In the listing below, find the line containing "grey pyramid: 7 -> 8" and the line containing "yellow pyramid: 10 -> 11". Repeat exactly those two lines and every line between them.

» **Materials provided**
=== Begin Enclosure ===

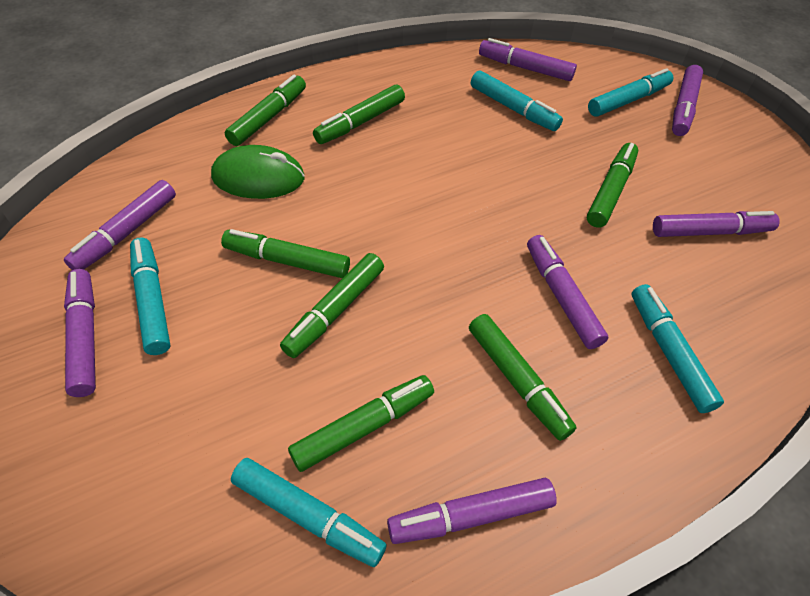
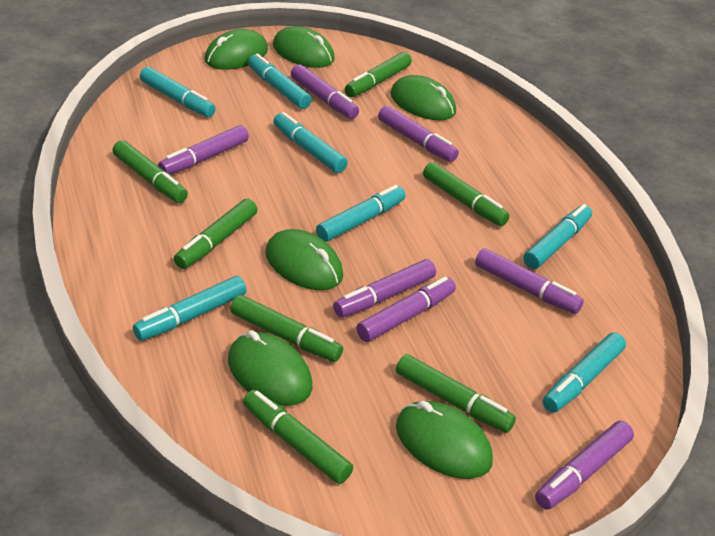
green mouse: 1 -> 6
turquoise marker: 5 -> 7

=== End Enclosure ===
=== Begin Enclosure ===

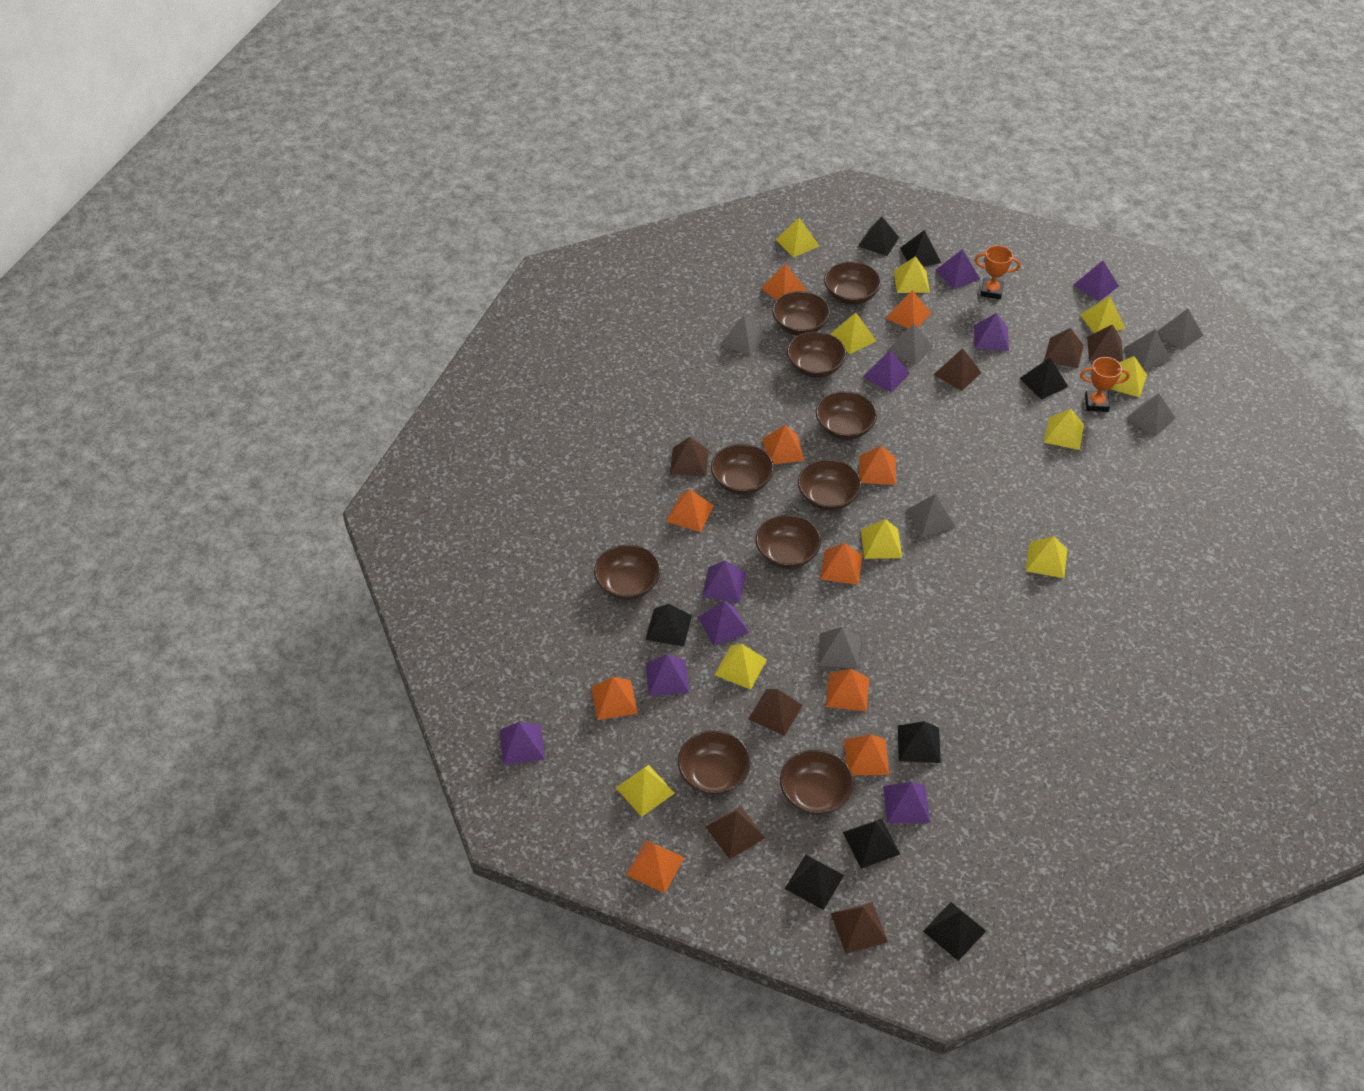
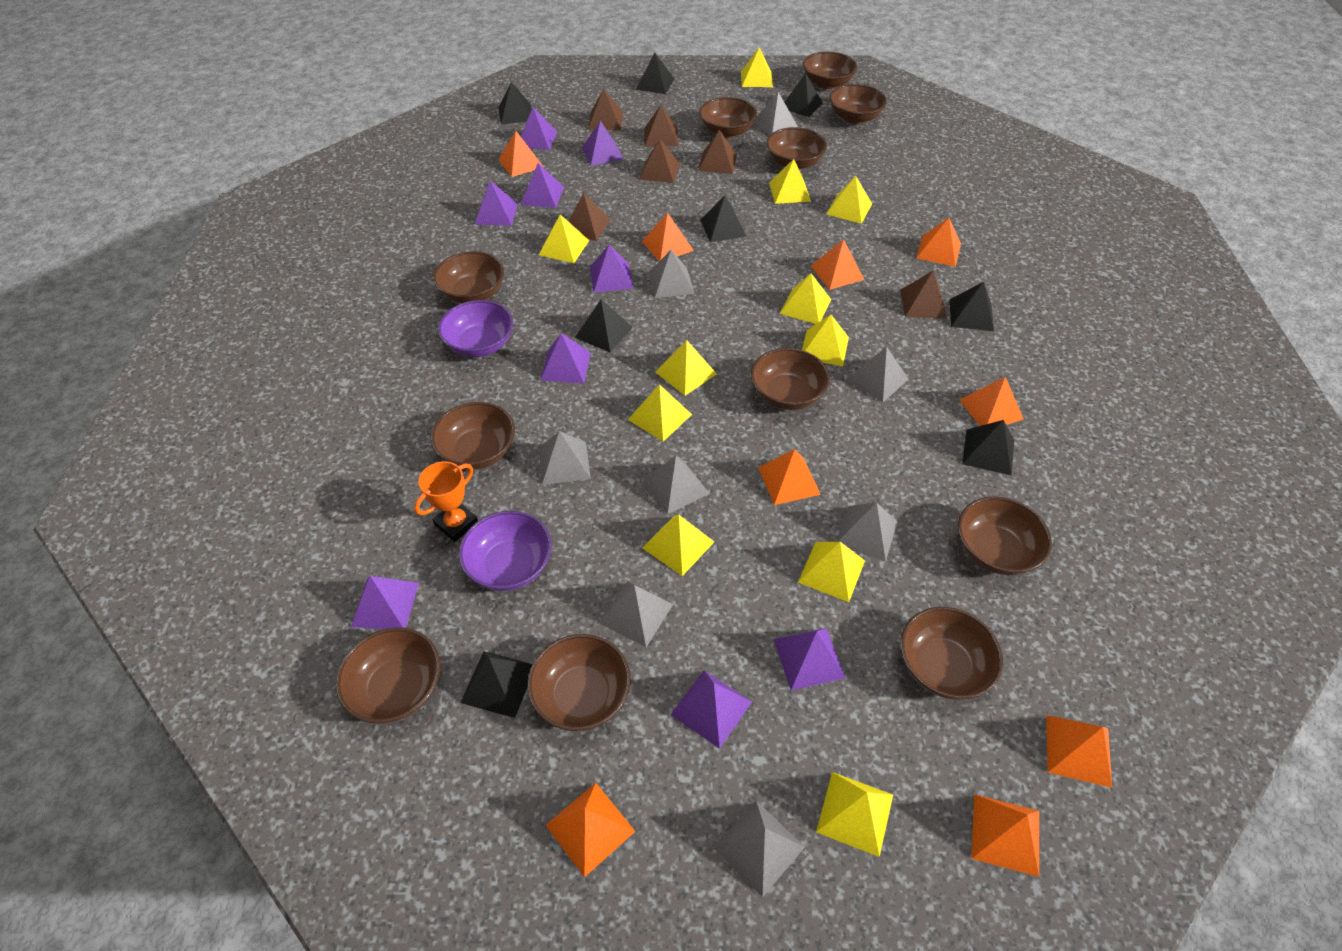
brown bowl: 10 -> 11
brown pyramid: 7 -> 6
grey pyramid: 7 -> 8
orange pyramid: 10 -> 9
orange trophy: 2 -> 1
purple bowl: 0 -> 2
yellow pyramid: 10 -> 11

=== End Enclosure ===

» **Your response**
grey pyramid: 7 -> 8
orange pyramid: 10 -> 9
orange trophy: 2 -> 1
purple bowl: 0 -> 2
yellow pyramid: 10 -> 11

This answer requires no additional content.